*** RAW DATA
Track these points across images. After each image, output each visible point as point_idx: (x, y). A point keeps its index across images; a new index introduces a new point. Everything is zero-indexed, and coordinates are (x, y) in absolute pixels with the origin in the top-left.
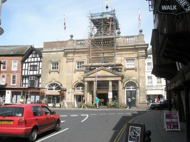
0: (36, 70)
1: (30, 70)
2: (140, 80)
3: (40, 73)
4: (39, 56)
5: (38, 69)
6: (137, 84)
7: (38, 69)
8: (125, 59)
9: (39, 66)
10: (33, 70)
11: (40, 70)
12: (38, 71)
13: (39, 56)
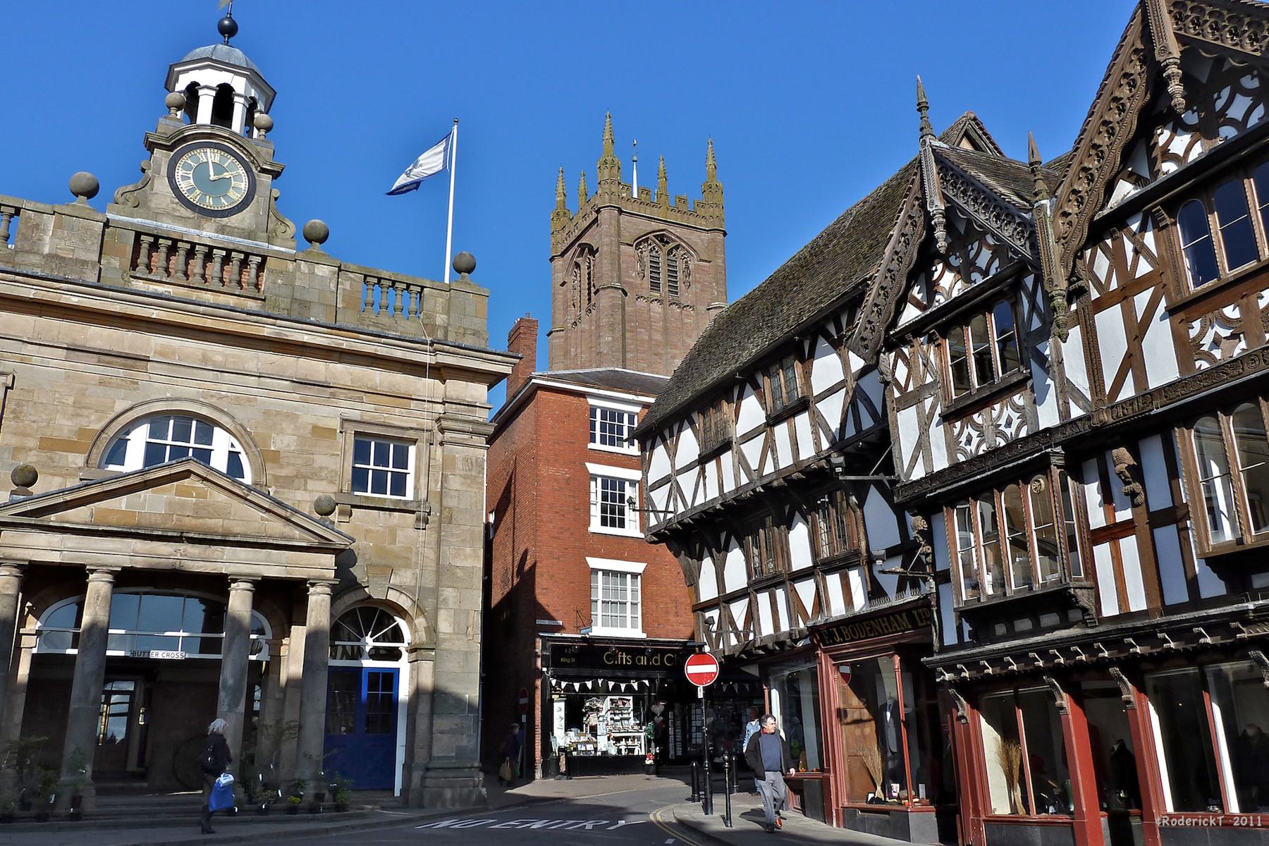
2: (448, 593)
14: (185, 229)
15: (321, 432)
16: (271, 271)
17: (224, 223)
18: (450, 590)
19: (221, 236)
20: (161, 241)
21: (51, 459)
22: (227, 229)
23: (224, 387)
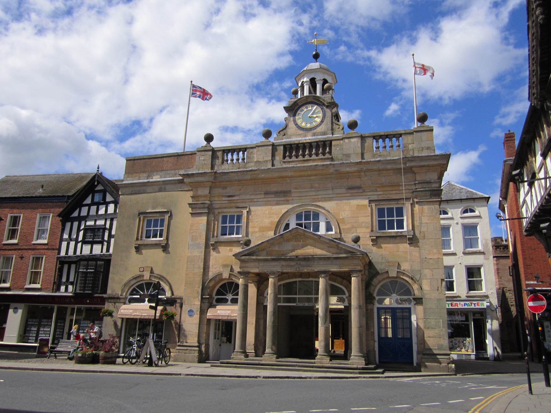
******
**WRITTEN TASK**
Could you write out all of the rows above again, switching "top-left" to "upper-left" and leaving everything else unchanged, with the pictures left out?

**ANSWER IN FULL**
Track these points across images. After each image, output each visible point as point_idx: (x, y). A point keeps its index across images; a new index introduces a new point. Everything is zero-indexed, and coordinates are (x, y) in absolute pixels with the origin in the upper-left.
0: (36, 70)
1: (30, 70)
2: (140, 80)
3: (40, 73)
4: (39, 56)
5: (38, 69)
6: (137, 84)
7: (38, 69)
8: (125, 59)
9: (39, 66)
10: (33, 70)
11: (40, 70)
12: (38, 71)
13: (39, 56)
2: (448, 593)
14: (185, 229)
15: (321, 432)
16: (271, 271)
17: (224, 223)
18: (450, 590)
19: (221, 236)
20: (161, 241)
21: (51, 459)
22: (227, 229)
23: (224, 387)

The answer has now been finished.